→ WHAT YOU ARE ASKED TO DO: Work through the records that follow and return each line containing the word "recoloured".
************
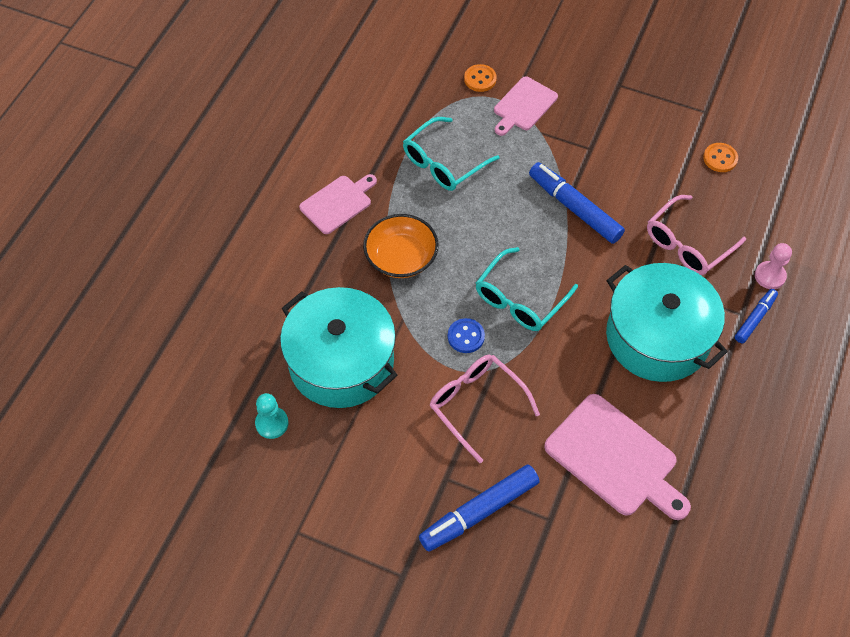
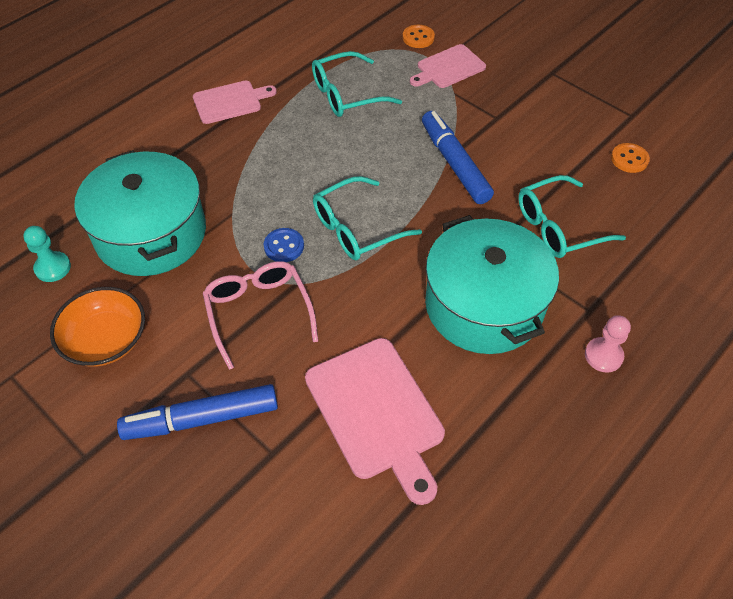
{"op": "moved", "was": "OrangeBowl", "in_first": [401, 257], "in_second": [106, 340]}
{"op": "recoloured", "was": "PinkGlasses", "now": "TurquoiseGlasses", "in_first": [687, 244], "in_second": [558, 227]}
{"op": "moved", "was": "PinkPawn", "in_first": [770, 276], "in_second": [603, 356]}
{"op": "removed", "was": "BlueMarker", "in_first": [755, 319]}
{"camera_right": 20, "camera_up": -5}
************
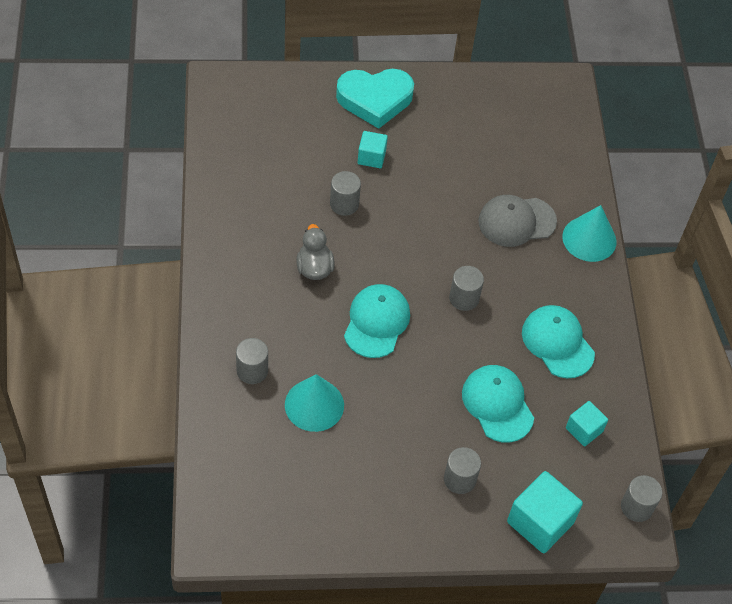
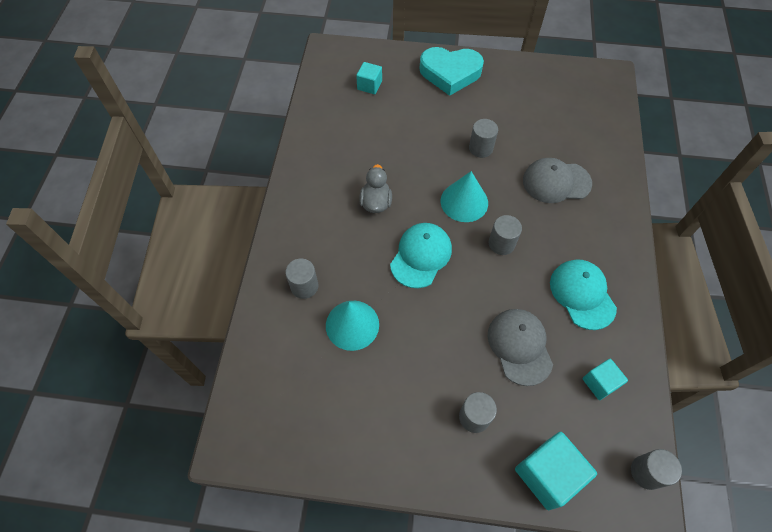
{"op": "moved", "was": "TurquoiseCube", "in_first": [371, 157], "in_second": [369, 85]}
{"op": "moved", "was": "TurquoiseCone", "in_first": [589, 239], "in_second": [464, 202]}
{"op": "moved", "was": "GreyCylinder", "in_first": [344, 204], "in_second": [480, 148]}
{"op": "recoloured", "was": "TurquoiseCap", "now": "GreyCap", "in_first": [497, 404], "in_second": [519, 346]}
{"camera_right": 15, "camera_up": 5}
************
→ TASK OUTPUT:
{"op": "recoloured", "was": "PinkGlasses", "now": "TurquoiseGlasses", "in_first": [687, 244], "in_second": [558, 227]}
{"op": "recoloured", "was": "TurquoiseCap", "now": "GreyCap", "in_first": [497, 404], "in_second": [519, 346]}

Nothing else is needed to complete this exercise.